## Begin

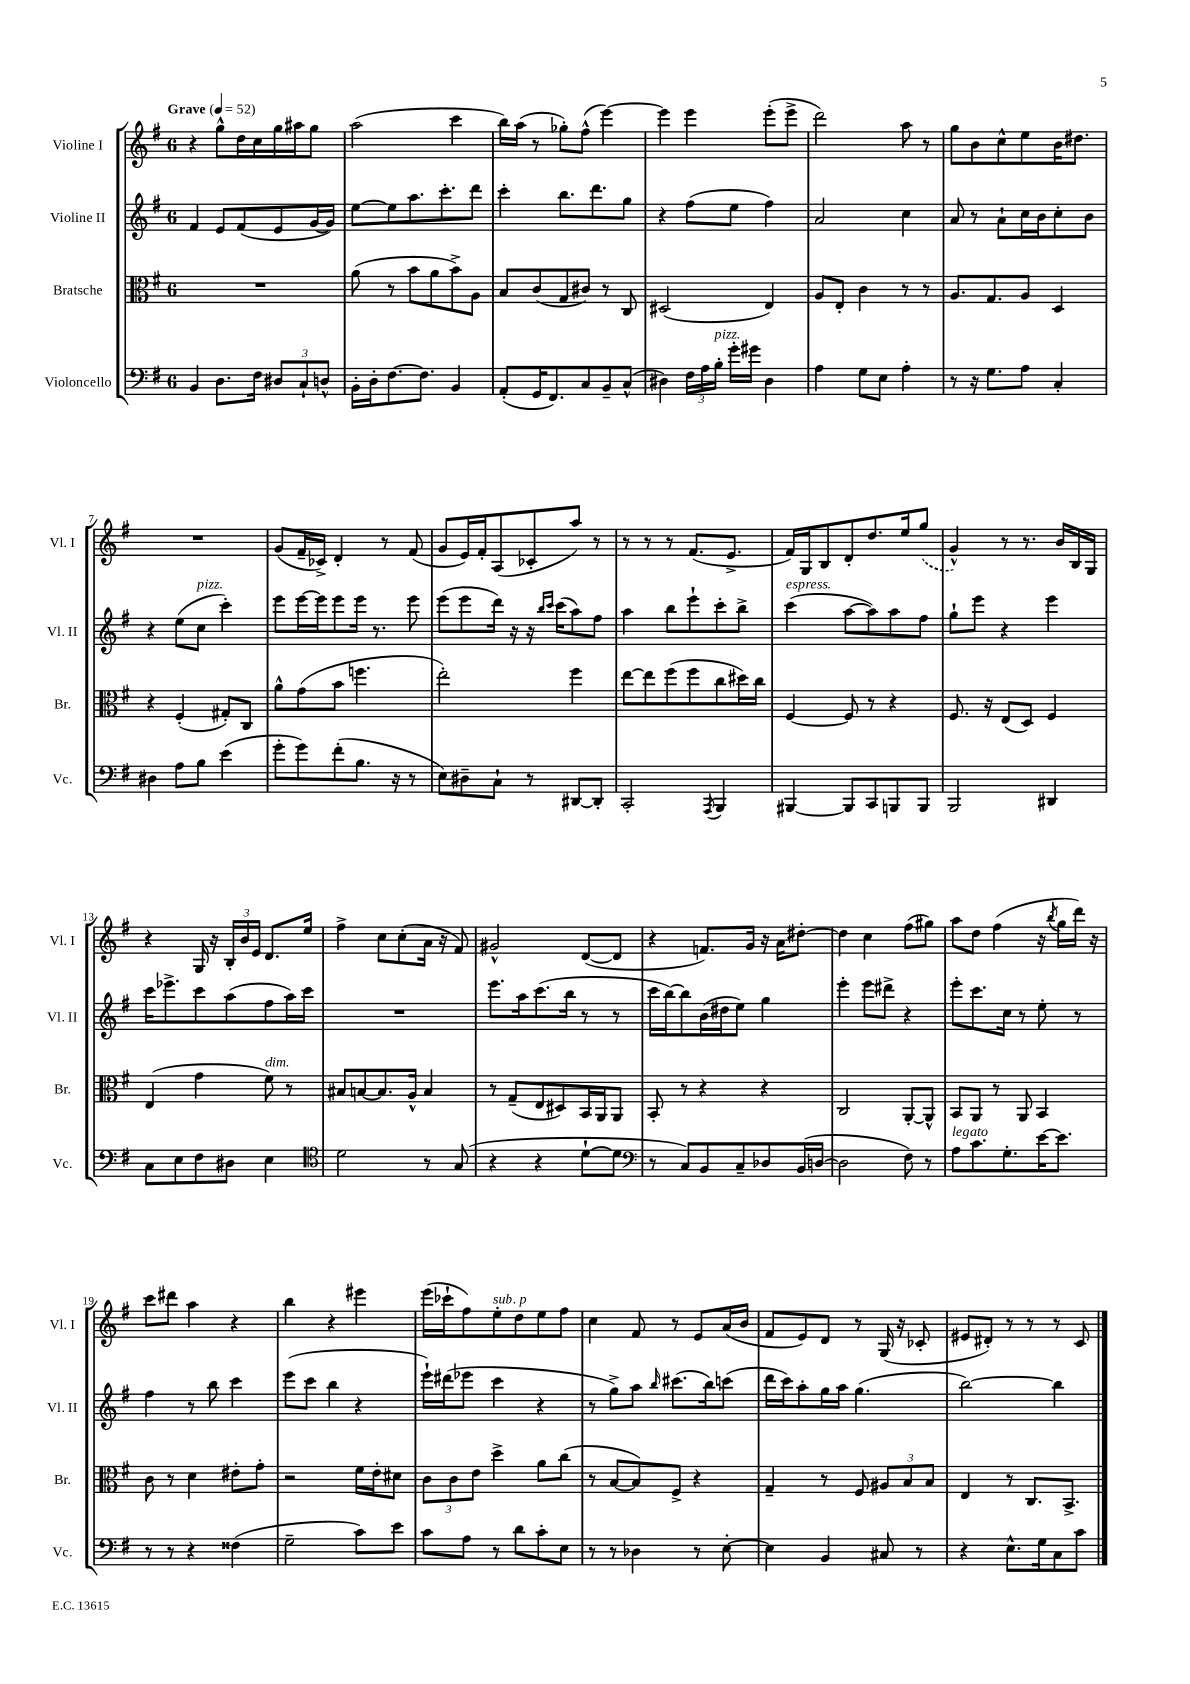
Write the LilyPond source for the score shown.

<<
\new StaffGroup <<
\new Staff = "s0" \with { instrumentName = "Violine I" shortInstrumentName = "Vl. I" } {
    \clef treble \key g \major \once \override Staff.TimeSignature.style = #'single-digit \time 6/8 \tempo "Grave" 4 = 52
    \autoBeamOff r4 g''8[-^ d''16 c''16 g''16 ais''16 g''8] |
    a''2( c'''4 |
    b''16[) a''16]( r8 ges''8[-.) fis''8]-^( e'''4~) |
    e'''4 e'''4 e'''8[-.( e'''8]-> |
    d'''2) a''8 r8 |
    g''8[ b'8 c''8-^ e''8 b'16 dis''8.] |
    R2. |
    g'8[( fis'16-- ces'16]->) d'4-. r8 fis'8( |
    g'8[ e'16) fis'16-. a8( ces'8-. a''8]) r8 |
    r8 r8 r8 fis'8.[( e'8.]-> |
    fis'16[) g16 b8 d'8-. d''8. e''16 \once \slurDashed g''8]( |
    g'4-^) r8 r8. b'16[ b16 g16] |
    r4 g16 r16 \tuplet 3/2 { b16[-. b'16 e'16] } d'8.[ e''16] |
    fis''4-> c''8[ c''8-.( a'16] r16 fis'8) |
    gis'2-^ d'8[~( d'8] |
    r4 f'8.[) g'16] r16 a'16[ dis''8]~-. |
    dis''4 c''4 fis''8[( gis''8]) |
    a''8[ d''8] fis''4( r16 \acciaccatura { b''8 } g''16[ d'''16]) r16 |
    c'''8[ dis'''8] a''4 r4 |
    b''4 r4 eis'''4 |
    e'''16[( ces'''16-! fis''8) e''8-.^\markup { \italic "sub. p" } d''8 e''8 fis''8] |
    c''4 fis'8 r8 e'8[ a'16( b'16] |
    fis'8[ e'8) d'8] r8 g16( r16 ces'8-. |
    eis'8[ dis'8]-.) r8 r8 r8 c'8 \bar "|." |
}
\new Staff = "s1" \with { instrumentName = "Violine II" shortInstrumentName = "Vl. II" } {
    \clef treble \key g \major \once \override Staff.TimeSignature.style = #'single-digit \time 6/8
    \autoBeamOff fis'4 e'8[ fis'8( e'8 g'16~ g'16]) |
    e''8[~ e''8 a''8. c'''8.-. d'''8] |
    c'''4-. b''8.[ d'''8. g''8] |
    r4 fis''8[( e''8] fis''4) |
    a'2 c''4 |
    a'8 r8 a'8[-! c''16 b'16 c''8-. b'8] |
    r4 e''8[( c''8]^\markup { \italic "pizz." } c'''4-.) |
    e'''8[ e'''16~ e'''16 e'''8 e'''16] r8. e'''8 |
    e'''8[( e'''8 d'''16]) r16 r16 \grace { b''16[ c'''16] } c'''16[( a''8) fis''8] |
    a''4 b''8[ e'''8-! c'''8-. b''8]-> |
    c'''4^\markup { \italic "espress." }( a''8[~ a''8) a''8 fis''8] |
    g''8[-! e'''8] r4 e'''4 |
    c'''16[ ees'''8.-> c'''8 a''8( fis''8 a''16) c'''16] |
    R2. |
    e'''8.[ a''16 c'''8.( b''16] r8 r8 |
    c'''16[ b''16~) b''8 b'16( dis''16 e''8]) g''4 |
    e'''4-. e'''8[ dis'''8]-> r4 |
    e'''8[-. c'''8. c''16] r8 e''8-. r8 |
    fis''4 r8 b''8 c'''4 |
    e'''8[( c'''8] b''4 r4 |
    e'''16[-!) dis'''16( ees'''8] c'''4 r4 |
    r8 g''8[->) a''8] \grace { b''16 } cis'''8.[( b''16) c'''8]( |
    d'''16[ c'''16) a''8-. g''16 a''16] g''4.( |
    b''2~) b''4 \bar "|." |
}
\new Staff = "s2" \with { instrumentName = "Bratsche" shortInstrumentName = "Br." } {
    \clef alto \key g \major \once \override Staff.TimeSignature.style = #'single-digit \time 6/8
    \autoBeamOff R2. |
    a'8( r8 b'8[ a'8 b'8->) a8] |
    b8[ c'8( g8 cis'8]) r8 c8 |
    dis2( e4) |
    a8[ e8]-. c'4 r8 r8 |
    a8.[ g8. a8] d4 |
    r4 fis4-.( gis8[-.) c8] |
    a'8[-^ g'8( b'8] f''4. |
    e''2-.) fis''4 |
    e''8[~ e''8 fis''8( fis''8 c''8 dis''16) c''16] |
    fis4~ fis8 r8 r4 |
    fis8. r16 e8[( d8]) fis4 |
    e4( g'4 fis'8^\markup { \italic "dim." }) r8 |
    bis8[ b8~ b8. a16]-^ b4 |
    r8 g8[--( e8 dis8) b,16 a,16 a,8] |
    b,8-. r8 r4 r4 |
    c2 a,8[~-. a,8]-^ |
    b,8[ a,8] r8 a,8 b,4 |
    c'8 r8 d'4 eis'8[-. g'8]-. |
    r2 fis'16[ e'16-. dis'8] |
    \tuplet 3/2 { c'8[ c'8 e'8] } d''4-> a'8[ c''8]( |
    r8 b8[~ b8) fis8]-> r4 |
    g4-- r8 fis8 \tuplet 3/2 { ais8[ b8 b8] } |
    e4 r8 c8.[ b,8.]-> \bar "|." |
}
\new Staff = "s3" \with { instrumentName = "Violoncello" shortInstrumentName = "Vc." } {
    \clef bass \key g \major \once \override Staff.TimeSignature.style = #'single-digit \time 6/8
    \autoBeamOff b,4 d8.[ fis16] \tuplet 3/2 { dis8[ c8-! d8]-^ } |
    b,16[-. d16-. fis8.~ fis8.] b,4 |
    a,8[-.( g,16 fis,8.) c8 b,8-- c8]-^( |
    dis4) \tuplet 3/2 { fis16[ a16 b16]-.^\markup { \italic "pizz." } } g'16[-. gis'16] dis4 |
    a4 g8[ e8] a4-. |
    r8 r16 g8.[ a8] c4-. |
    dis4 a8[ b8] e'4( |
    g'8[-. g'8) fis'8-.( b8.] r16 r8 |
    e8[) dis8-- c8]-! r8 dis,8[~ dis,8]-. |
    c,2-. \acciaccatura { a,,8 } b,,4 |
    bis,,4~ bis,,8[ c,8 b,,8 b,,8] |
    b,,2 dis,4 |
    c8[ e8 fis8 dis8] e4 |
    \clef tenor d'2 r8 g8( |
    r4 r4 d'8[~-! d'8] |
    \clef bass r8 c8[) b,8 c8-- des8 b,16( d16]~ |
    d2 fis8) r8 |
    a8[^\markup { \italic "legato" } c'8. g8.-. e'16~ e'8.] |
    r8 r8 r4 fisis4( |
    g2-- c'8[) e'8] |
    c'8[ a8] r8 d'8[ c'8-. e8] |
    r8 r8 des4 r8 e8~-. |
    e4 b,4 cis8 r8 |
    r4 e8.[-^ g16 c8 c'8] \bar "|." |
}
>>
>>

## End
## Begin

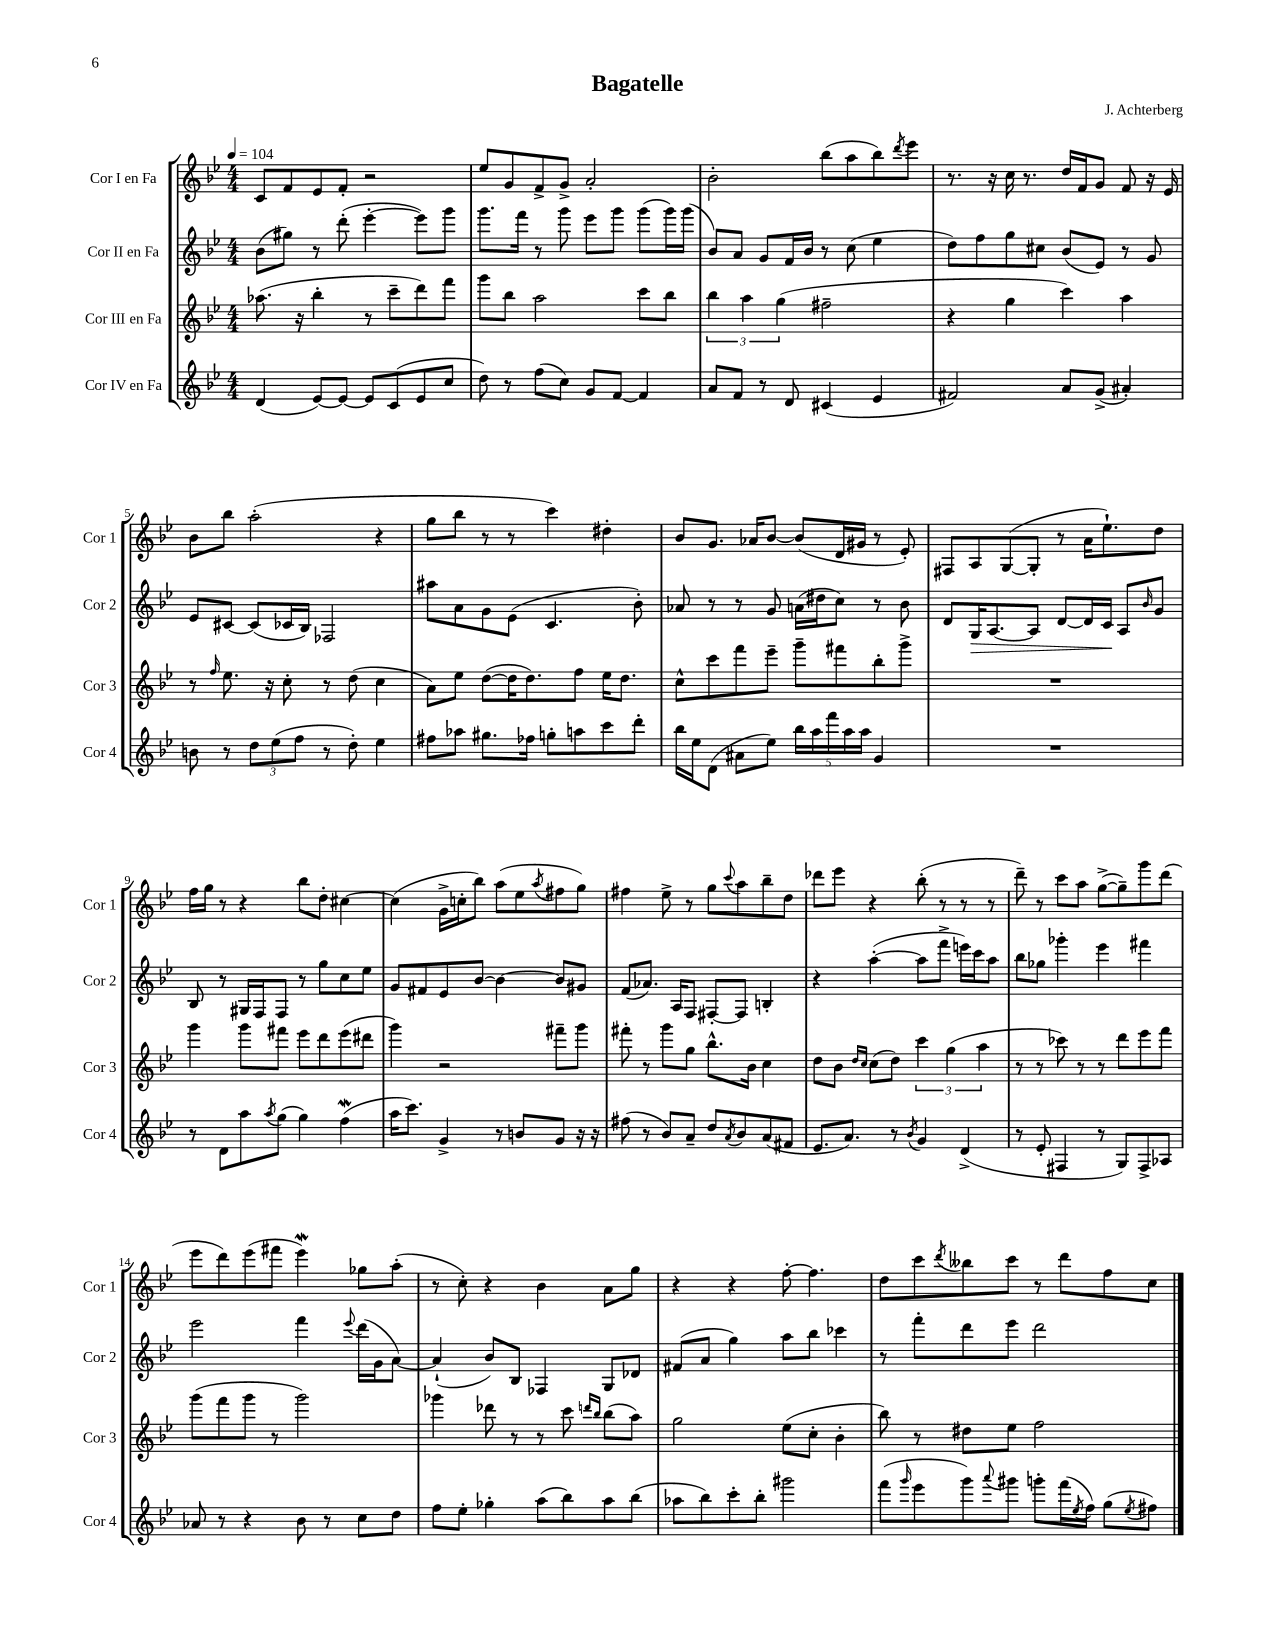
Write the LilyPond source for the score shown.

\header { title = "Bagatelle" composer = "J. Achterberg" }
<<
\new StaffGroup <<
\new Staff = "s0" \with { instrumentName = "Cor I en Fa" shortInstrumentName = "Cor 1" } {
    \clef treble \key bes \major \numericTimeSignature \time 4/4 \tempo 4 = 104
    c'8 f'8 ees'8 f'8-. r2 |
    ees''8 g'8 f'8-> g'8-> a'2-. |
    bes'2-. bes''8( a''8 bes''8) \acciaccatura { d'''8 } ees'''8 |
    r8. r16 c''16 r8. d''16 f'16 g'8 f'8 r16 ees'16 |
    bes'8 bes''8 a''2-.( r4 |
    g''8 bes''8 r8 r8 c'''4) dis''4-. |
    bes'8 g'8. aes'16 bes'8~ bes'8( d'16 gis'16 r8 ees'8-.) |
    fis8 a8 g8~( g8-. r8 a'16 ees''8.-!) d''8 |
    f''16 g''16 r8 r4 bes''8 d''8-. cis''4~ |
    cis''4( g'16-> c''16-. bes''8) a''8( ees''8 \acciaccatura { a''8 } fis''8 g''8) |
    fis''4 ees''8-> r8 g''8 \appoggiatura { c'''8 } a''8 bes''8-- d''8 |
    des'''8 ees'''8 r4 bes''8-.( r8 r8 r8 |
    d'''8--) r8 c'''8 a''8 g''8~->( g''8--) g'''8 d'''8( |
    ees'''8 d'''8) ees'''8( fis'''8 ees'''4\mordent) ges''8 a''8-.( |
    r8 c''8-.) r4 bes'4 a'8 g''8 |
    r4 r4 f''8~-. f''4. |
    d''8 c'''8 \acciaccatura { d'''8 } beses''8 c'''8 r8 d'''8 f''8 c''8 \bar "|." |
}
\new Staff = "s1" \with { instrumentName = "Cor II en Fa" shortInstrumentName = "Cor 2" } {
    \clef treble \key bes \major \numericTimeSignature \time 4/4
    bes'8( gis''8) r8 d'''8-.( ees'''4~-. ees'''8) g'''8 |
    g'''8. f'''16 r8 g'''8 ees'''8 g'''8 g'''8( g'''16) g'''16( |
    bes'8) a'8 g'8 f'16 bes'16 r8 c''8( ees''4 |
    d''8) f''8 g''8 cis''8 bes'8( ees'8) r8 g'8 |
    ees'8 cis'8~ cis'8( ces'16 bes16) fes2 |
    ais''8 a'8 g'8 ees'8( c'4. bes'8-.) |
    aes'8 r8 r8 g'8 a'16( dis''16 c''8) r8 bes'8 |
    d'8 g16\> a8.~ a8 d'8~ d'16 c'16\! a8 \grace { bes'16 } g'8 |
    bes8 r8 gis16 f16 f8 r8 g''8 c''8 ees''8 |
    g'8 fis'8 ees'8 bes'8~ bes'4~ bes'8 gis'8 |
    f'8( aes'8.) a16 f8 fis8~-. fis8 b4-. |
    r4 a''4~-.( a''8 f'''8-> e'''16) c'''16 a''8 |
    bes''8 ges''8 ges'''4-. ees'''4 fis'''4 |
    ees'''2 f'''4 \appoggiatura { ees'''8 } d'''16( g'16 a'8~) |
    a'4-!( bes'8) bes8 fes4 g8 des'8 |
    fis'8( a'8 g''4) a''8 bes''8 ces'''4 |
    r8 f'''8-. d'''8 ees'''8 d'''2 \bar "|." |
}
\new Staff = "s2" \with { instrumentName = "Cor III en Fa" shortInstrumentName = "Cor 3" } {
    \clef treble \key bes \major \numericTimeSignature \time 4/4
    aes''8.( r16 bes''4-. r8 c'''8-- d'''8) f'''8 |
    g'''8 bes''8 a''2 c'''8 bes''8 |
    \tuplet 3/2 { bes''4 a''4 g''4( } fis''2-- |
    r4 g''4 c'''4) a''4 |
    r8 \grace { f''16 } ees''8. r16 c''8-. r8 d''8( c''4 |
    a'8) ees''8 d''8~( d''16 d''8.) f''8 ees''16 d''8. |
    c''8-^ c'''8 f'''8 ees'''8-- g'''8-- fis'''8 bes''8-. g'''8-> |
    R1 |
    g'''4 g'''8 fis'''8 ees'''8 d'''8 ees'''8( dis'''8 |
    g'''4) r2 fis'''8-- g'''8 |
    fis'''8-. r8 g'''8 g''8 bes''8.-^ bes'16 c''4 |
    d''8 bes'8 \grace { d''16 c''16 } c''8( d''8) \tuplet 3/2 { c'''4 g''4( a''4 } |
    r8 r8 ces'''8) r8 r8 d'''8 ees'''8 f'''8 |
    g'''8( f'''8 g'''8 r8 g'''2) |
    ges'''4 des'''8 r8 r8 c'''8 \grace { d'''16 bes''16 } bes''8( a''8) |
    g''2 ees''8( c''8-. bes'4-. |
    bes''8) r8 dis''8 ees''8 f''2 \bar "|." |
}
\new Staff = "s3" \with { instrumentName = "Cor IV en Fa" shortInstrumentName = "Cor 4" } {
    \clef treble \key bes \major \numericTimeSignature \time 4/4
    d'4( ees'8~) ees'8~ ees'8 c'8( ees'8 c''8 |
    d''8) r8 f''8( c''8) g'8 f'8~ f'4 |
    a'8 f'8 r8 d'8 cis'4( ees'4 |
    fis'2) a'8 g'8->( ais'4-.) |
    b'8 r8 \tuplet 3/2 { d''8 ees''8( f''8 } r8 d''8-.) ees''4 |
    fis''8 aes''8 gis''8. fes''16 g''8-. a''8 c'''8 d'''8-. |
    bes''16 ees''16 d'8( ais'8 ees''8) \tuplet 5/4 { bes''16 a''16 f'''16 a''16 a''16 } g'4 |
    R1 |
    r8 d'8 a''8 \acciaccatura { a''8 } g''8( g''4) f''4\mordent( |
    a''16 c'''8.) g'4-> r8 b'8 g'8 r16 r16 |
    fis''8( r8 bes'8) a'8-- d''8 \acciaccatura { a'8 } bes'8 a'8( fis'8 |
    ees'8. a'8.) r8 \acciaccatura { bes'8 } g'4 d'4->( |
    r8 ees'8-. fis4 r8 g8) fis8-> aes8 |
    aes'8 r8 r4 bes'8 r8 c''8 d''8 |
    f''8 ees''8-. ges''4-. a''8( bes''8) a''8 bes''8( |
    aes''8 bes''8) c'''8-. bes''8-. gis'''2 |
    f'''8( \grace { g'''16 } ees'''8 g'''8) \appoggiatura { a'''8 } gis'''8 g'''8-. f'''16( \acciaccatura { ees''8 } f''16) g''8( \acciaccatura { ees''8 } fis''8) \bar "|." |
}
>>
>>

## End

Your instructions:
Count the lines in the entries above that contain the string "shortInstrumentName". Reply with the number only.

Task response:
8